▶ _WHAT IS REQUIRED_
Transcribe exactly the line containing "- type: appeared" plus every later line in the data.

+ + + + +

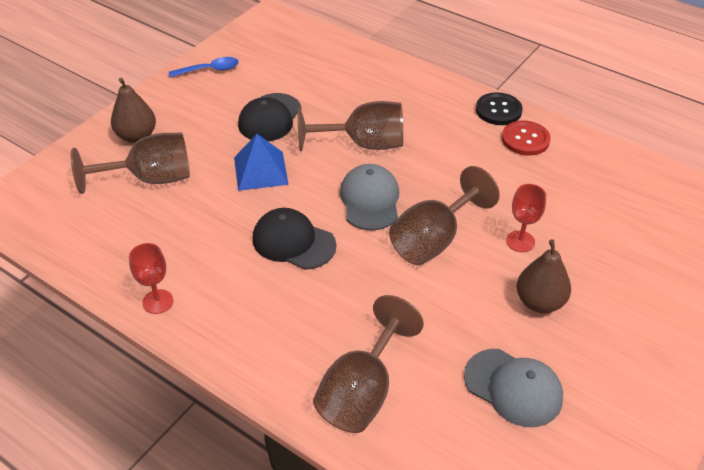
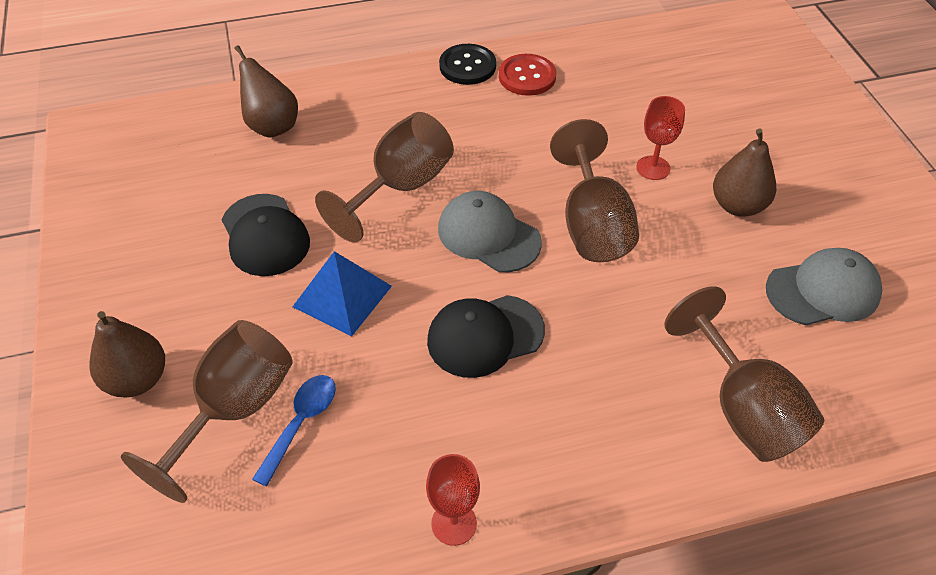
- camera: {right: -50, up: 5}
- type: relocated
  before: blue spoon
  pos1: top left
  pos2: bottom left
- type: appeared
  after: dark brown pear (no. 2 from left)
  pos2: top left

+ + + + +

▶ _TASK RESULT_
- type: appeared
  after: dark brown pear (no. 2 from left)
  pos2: top left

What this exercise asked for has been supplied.